(WHAT THE TASK ASKS)
Beginning with the line that contains "SONAR3 pin ECHO: SCK -> 12", reproduce every line through the end of the records below exactly, and leave the pictures out.

(PROVIDED DATA)
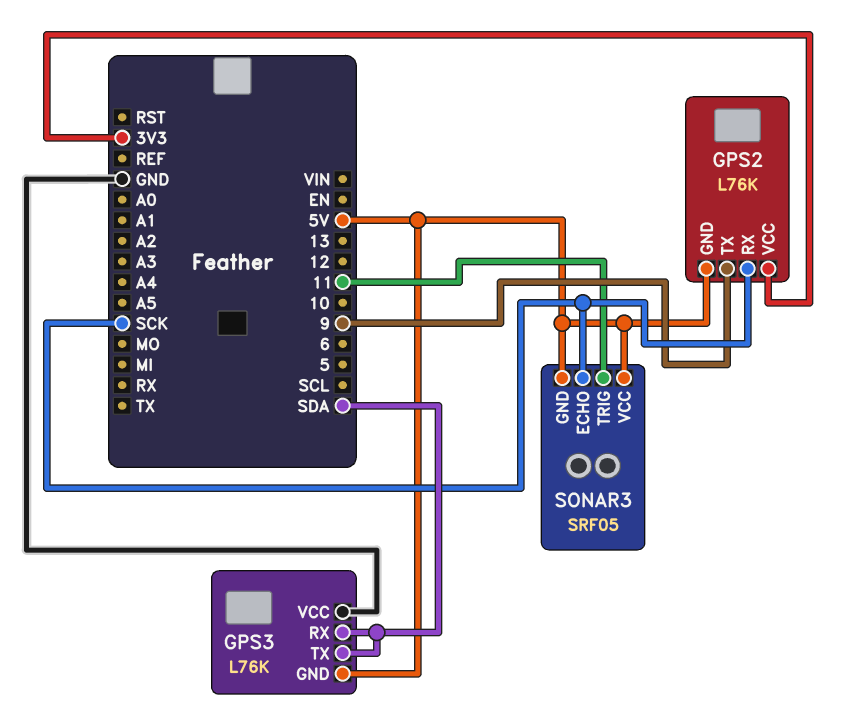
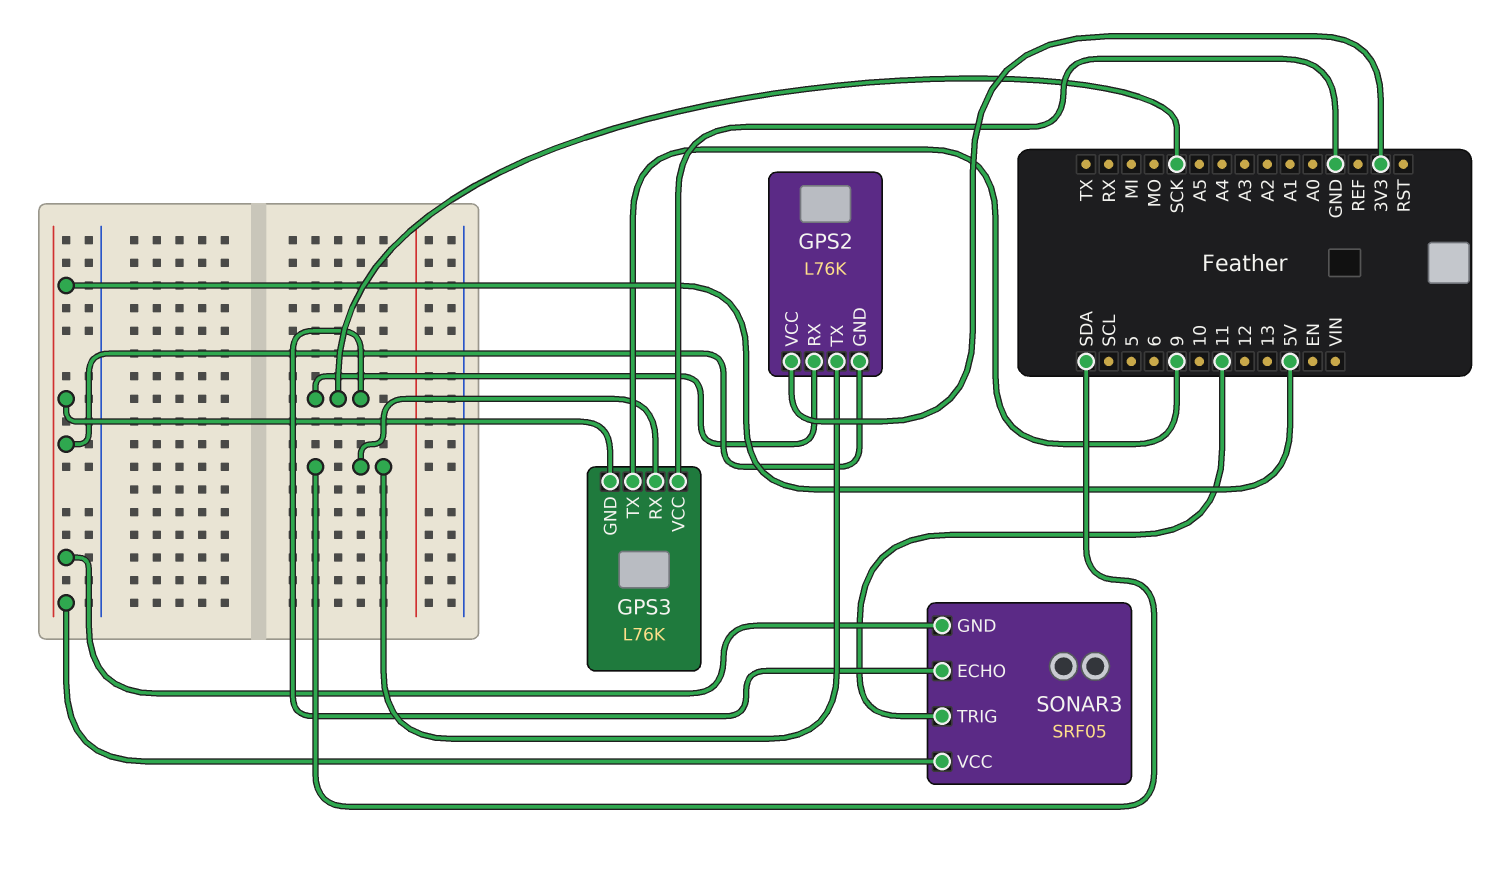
GPS2 pin TX: 9 -> SDA
GPS3 pin TX: SDA -> 9

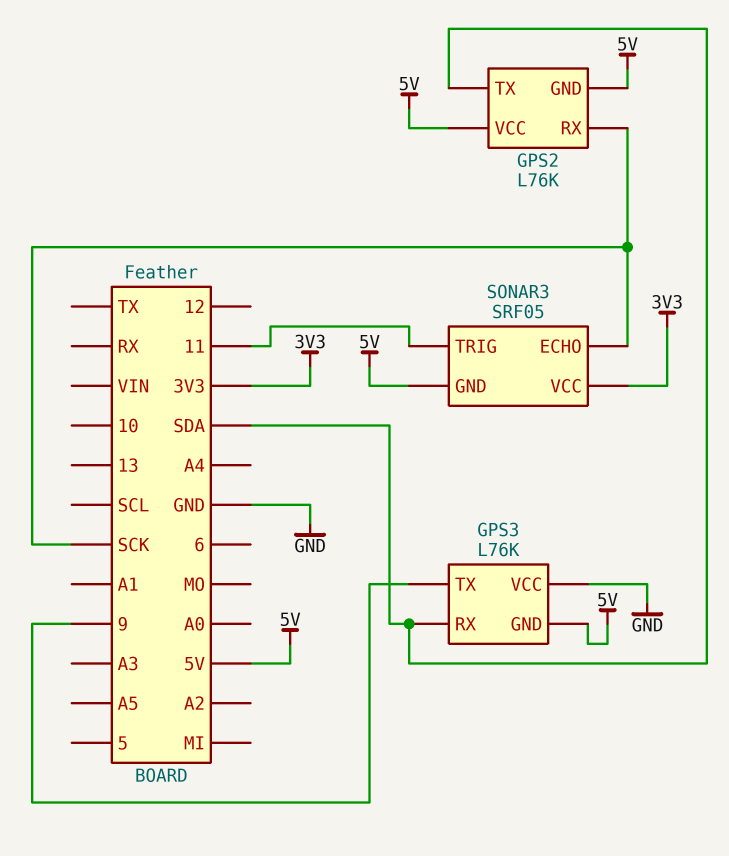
GPS2 pin VCC: 3V3 -> 5V
SONAR3 pin VCC: 5V -> 3V3

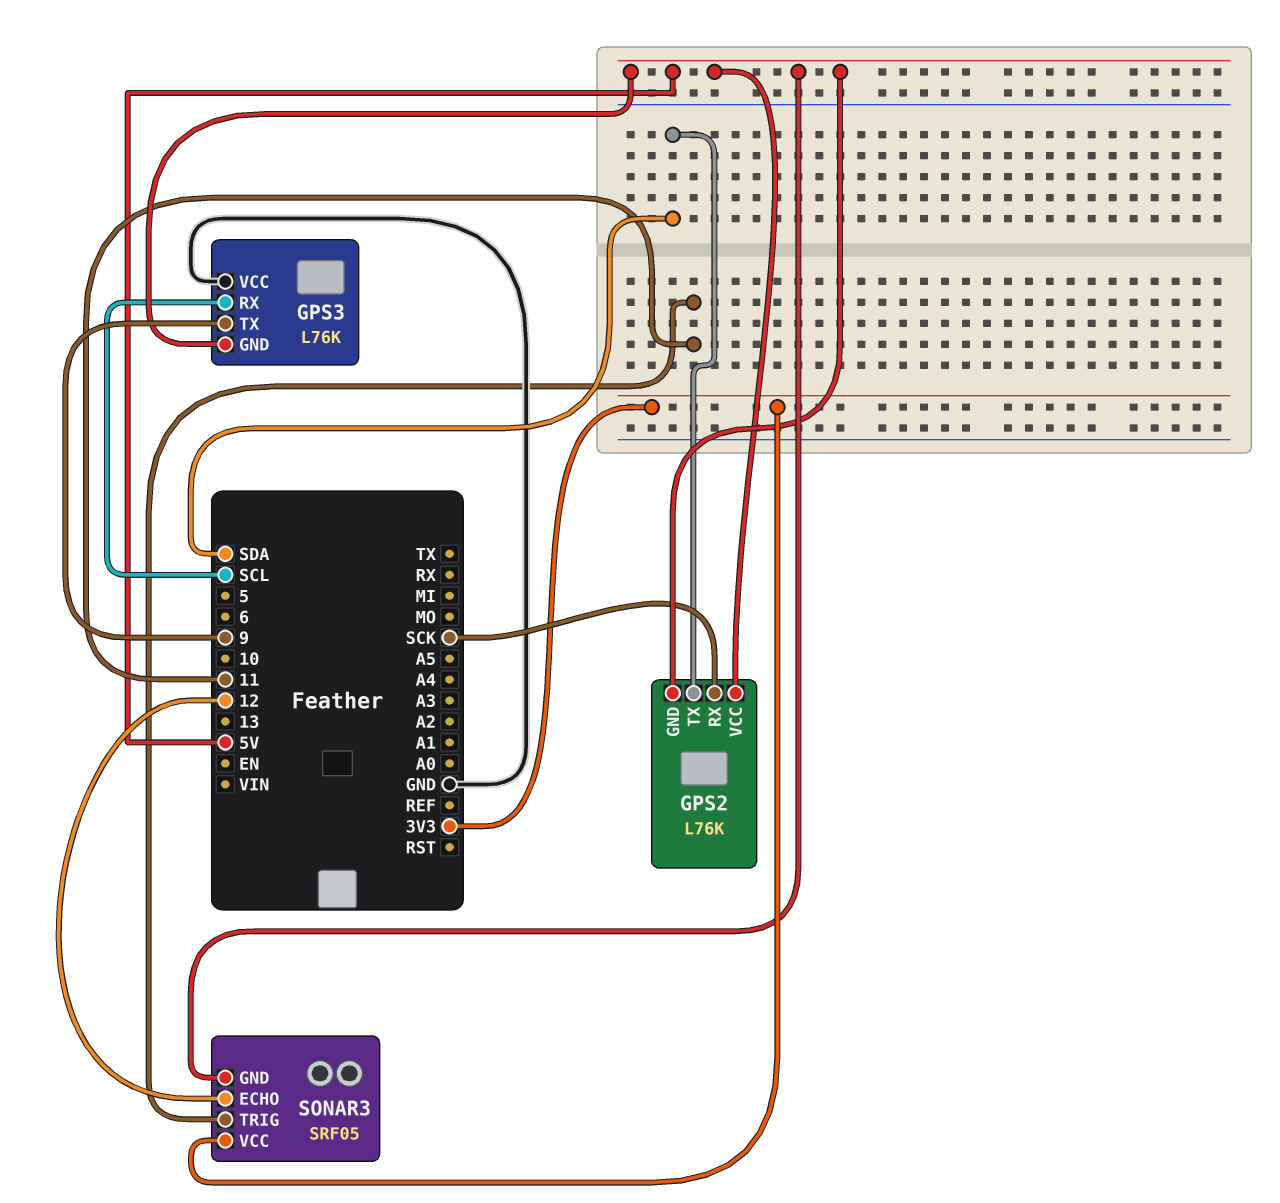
GPS3 pin RX: SDA -> SCL
SONAR3 pin ECHO: SCK -> 12

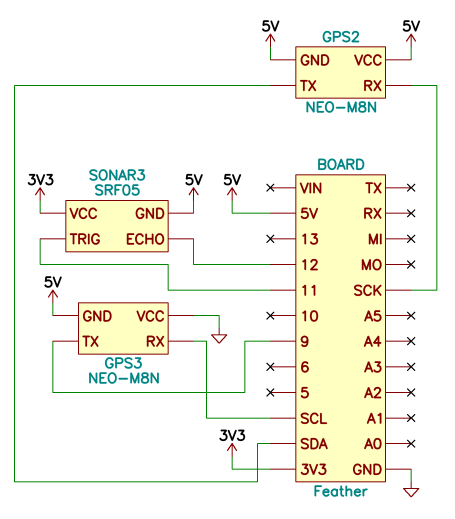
GPS2: L76K -> NEO-M8N
GPS3: L76K -> NEO-M8N

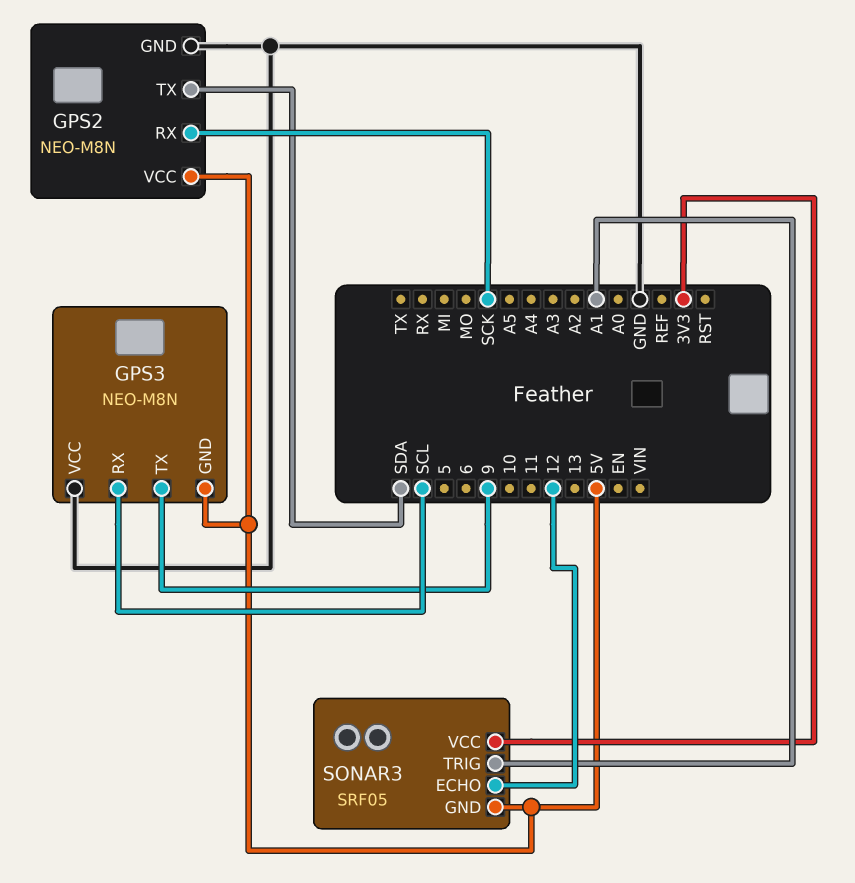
GPS2 pin GND: 5V -> GND
SONAR3 pin TRIG: 11 -> A1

(REPLY TO THE TASK)
SONAR3 pin ECHO: SCK -> 12

GPS2: L76K -> NEO-M8N
GPS3: L76K -> NEO-M8N

GPS2 pin GND: 5V -> GND
SONAR3 pin TRIG: 11 -> A1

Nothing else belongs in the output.